## The records
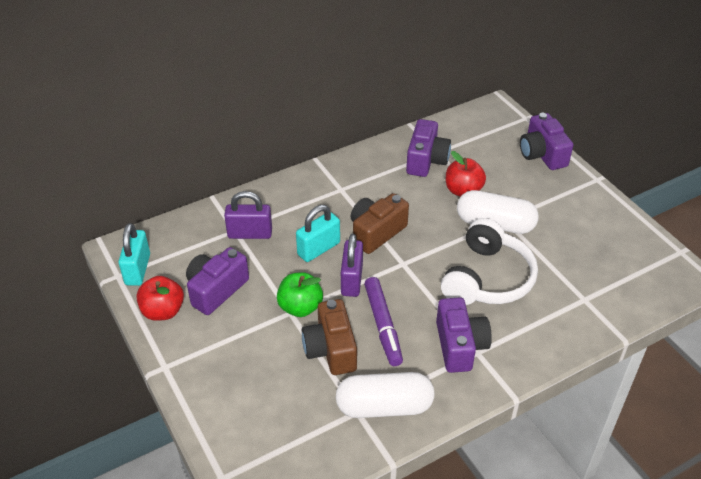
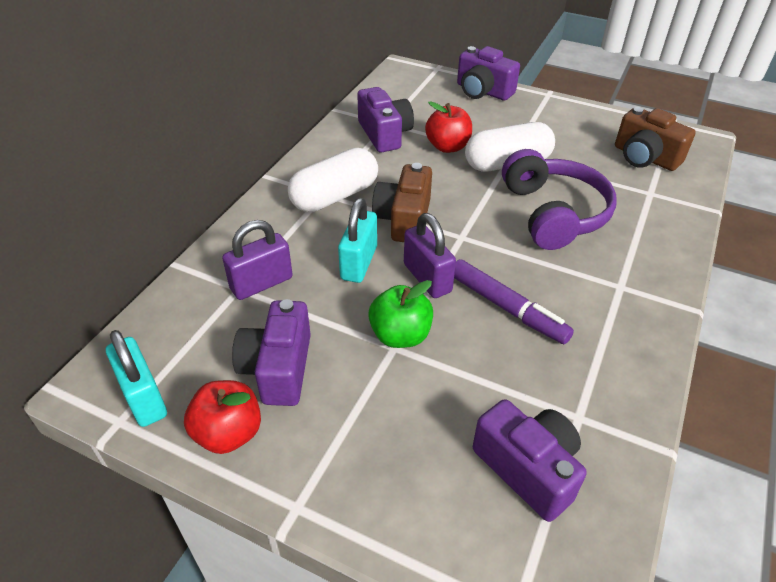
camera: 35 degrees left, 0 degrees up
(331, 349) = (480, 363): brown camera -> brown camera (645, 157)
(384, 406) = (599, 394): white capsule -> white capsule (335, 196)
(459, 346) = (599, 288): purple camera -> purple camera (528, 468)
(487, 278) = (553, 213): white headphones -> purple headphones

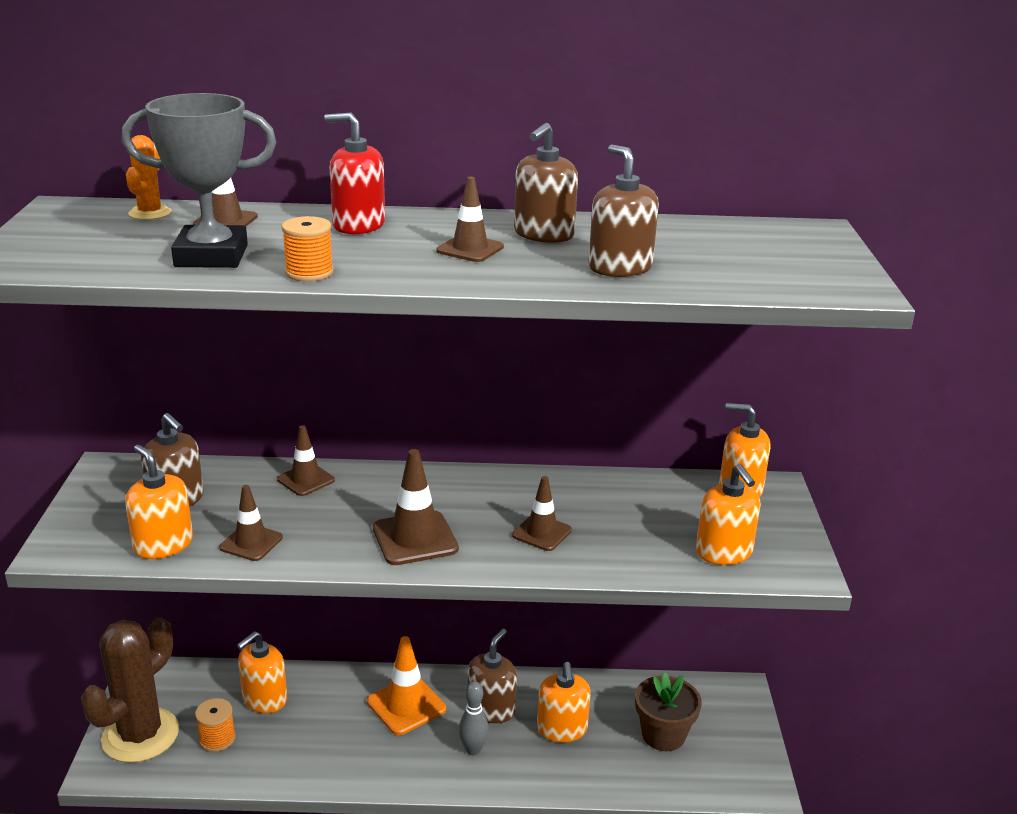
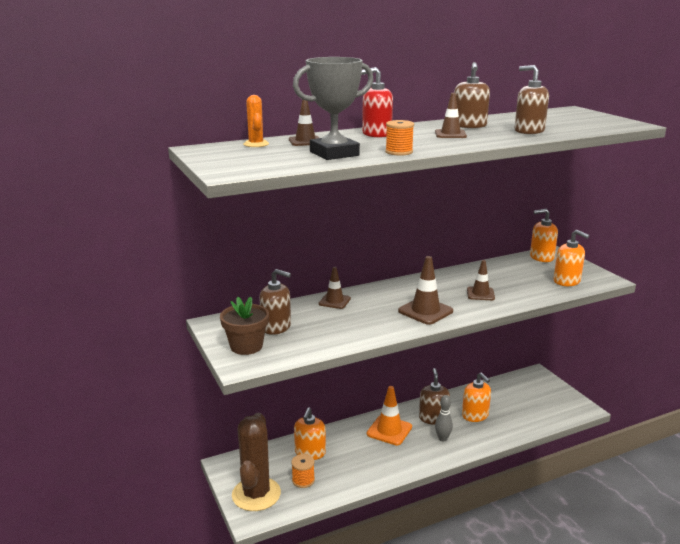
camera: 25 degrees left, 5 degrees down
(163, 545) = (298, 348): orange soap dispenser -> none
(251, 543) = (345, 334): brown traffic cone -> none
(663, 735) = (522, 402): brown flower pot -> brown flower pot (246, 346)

==

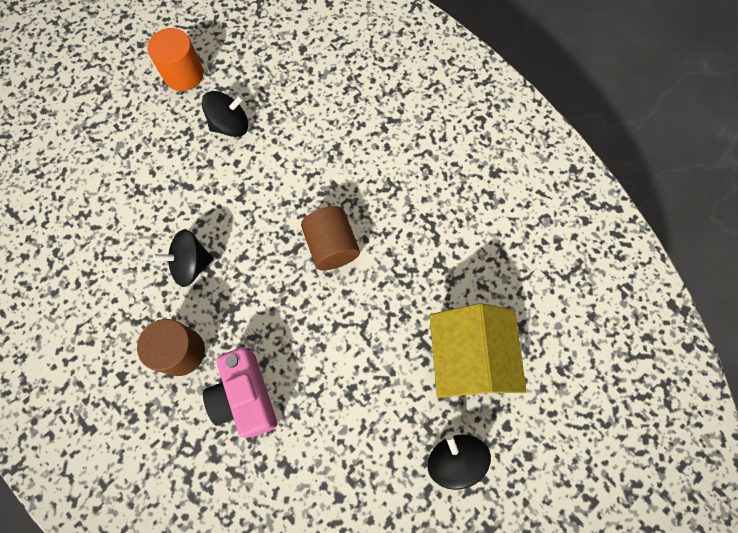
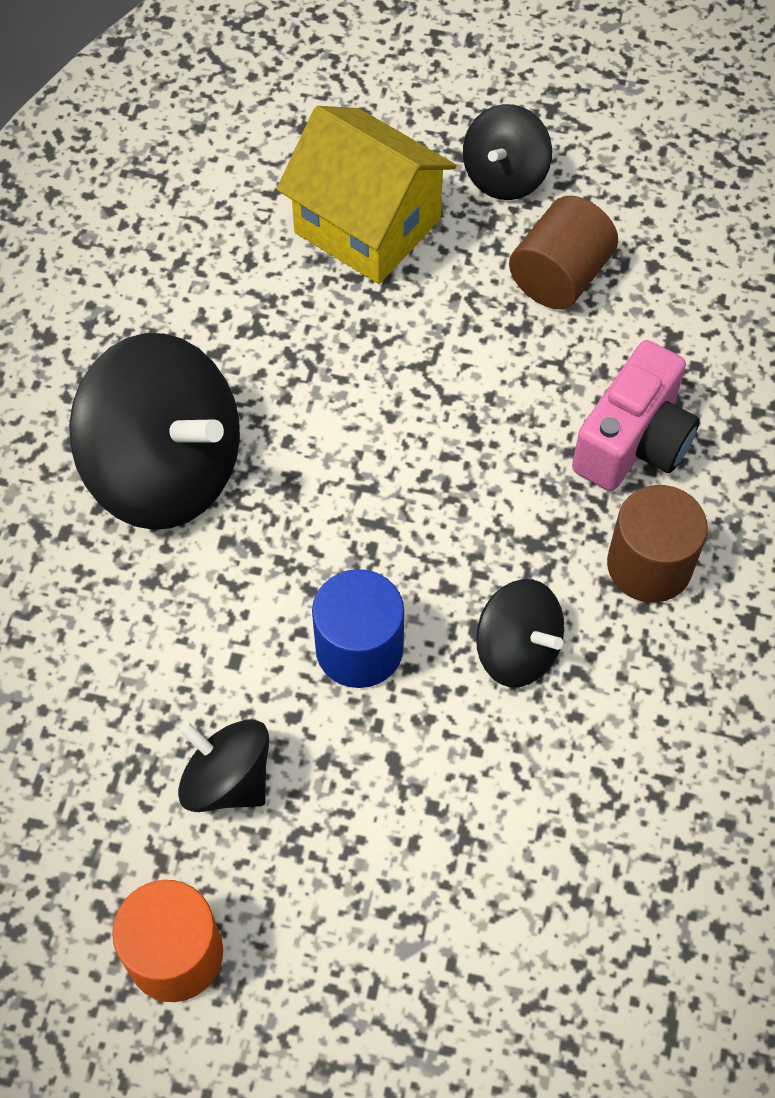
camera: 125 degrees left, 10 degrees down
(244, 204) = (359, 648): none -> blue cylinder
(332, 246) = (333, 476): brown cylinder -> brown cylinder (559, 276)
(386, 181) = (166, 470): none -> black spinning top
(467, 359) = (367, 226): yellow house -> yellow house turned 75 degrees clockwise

...

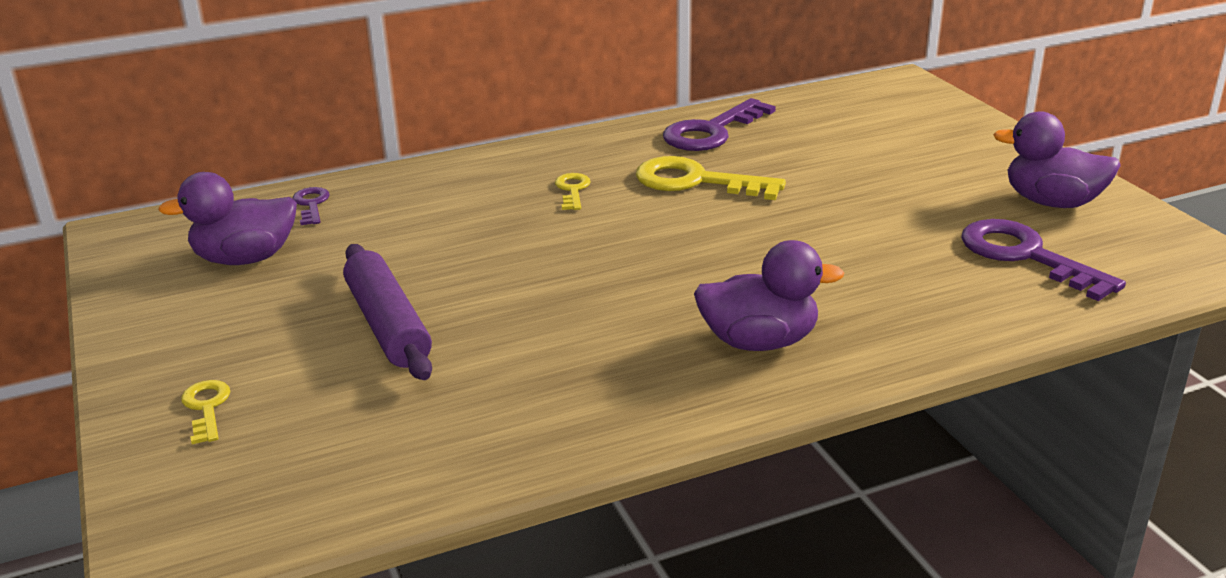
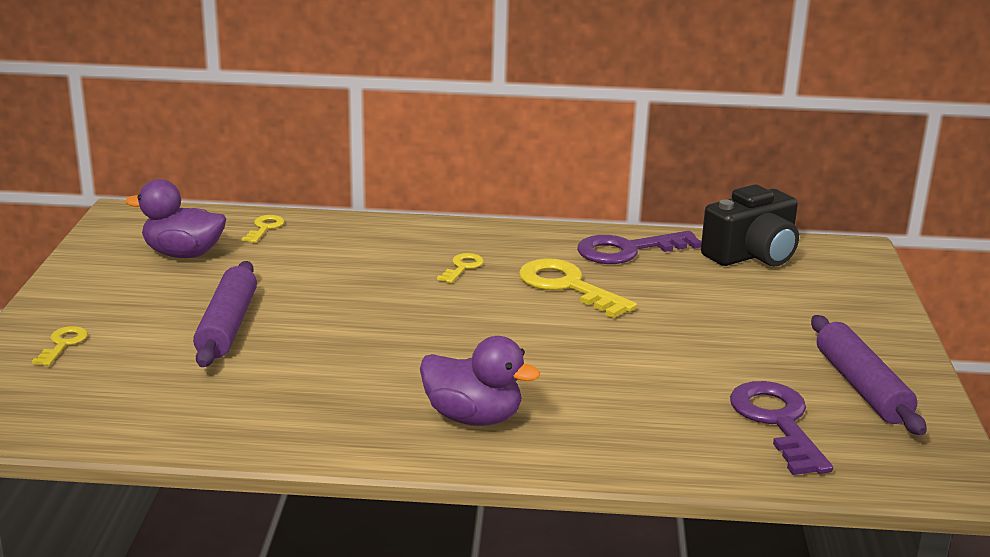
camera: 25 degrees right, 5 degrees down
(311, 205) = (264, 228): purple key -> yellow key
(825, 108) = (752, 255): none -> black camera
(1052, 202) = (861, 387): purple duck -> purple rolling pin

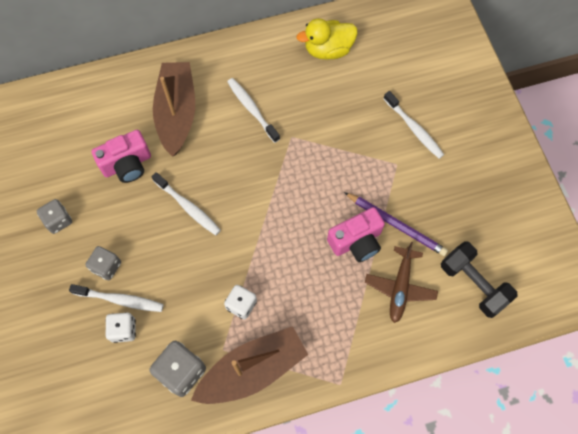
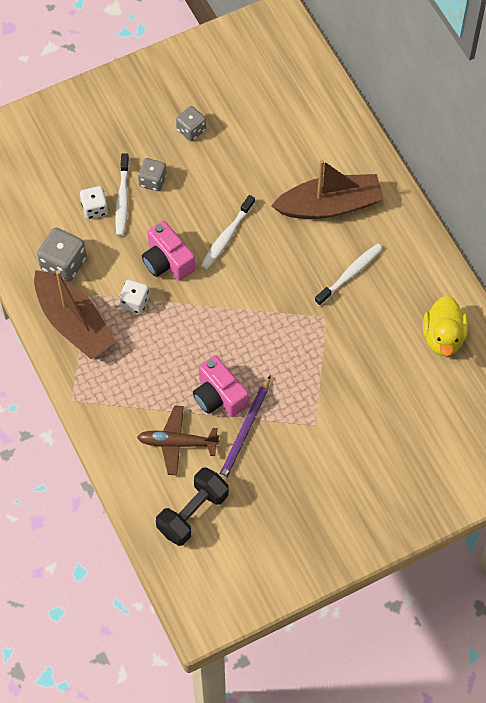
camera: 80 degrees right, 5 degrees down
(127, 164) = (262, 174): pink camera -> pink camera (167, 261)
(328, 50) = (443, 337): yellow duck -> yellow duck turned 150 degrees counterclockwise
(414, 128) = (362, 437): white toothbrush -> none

## Work instruction
Go to the line in the material above that contains "(332, 246) = (333, 476): brown" and copy exactly from there through the line that contains "(467, 359) = (367, 226): yellow", stopping after it.

## Exercise response
(332, 246) = (333, 476): brown cylinder -> brown cylinder (559, 276)
(386, 181) = (166, 470): none -> black spinning top
(467, 359) = (367, 226): yellow house -> yellow house turned 75 degrees clockwise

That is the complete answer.